### [Problem statement]
Each line of the data that includes the string "PIXELS" is to be copied out.

•••••

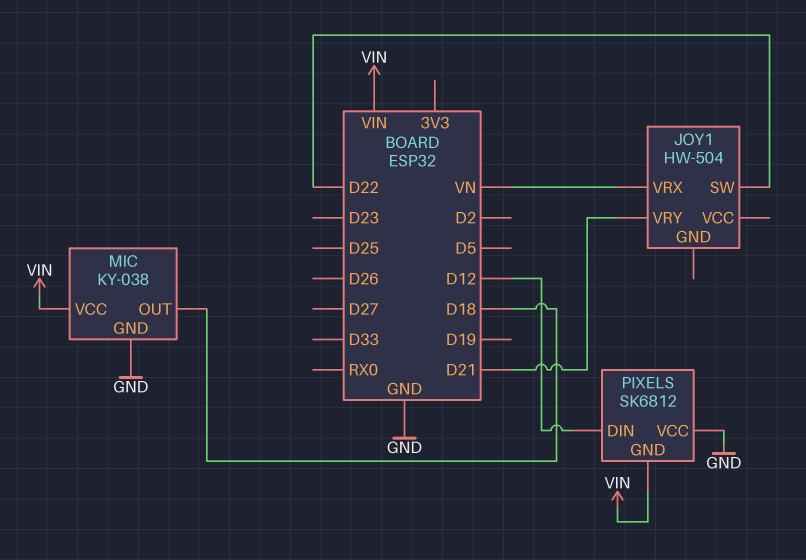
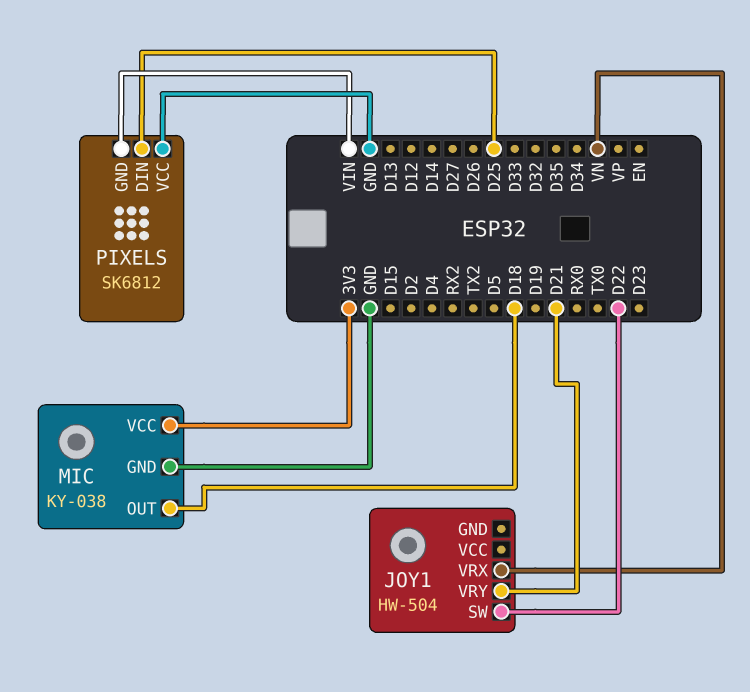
MIC pin VCC: VIN -> 3V3
PIXELS pin DIN: D12 -> D25

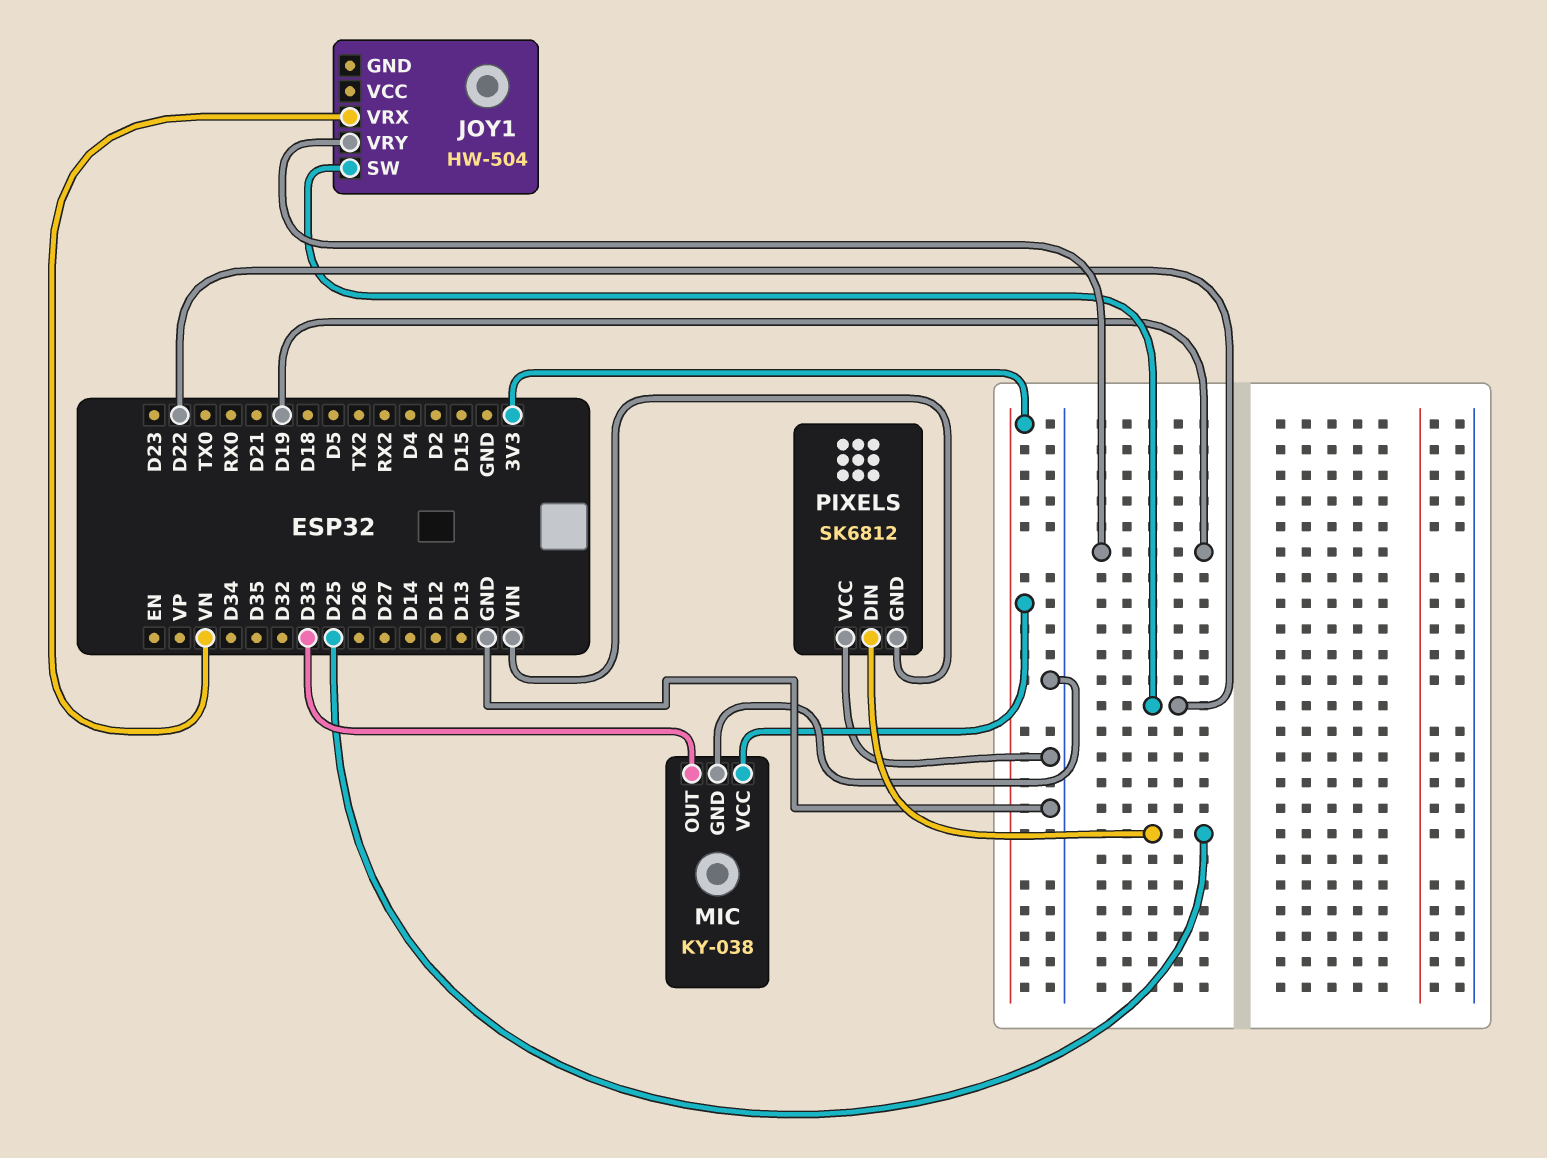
JOY1 pin VRY: D21 -> D19
MIC pin OUT: D18 -> D33

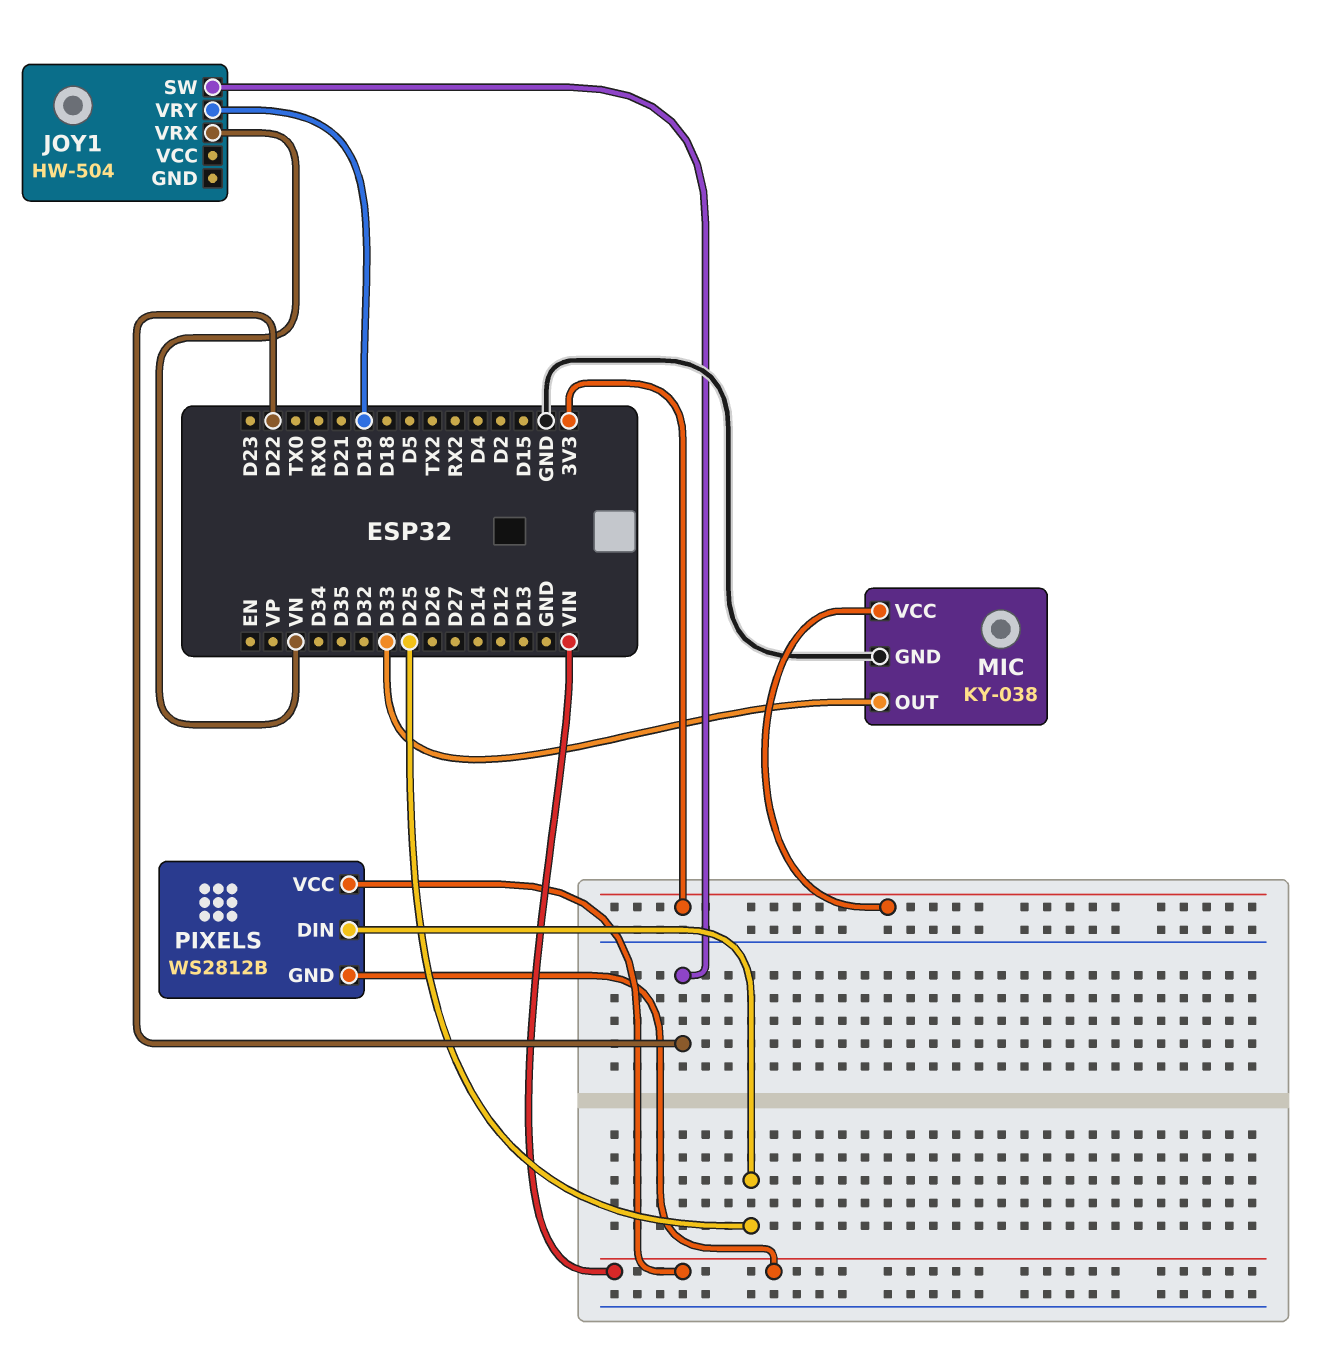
PIXELS: SK6812 -> WS2812B
PIXELS pin VCC: GND -> VIN

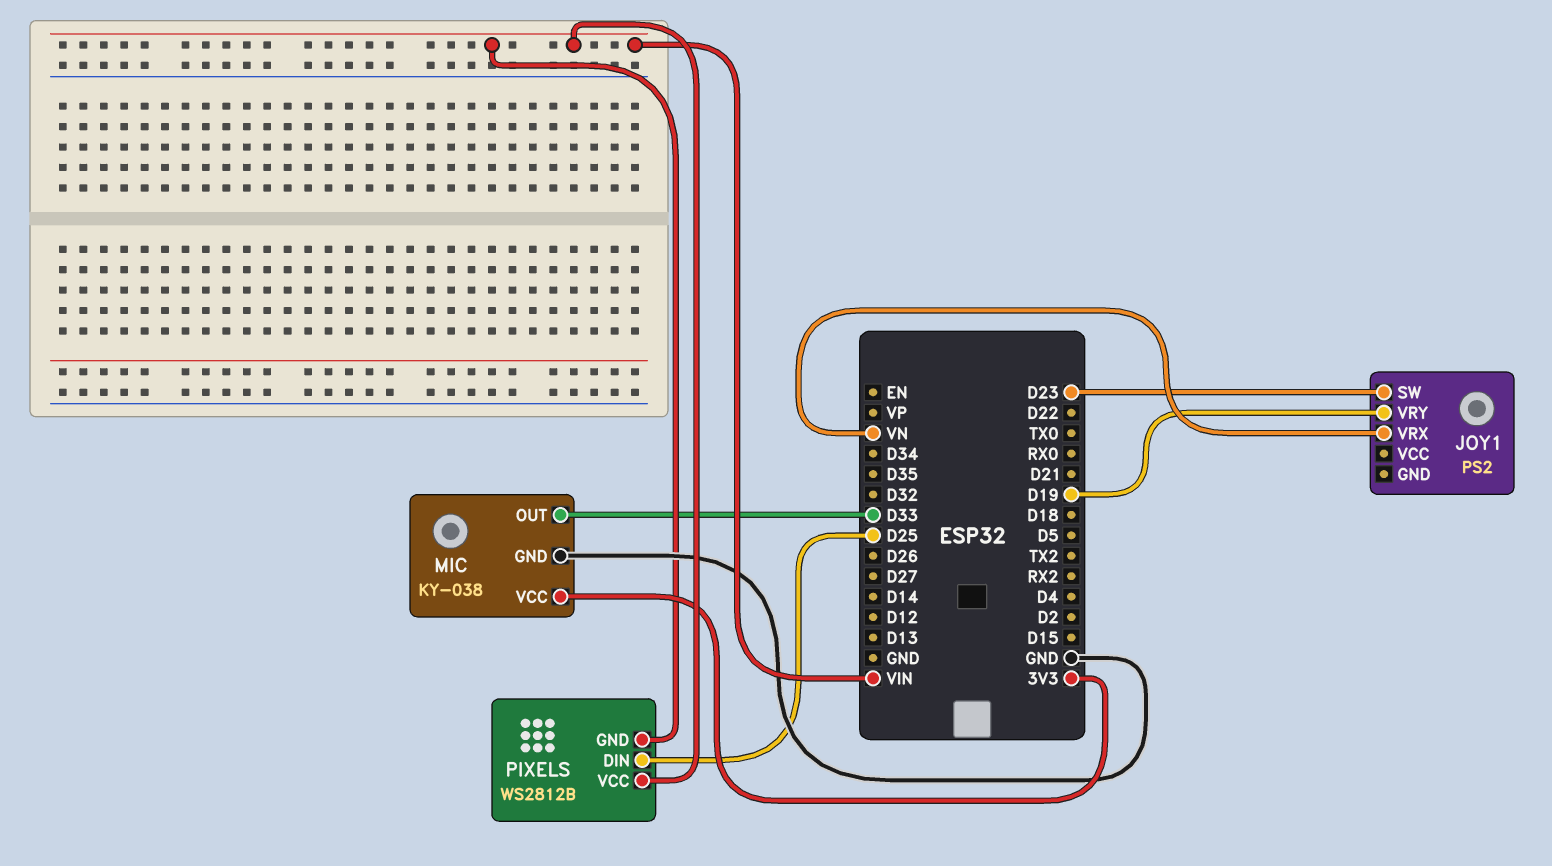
JOY1: HW-504 -> PS2
JOY1 pin SW: D22 -> D23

•••••

### [Exercise response]
PIXELS pin DIN: D12 -> D25
PIXELS: SK6812 -> WS2812B
PIXELS pin VCC: GND -> VIN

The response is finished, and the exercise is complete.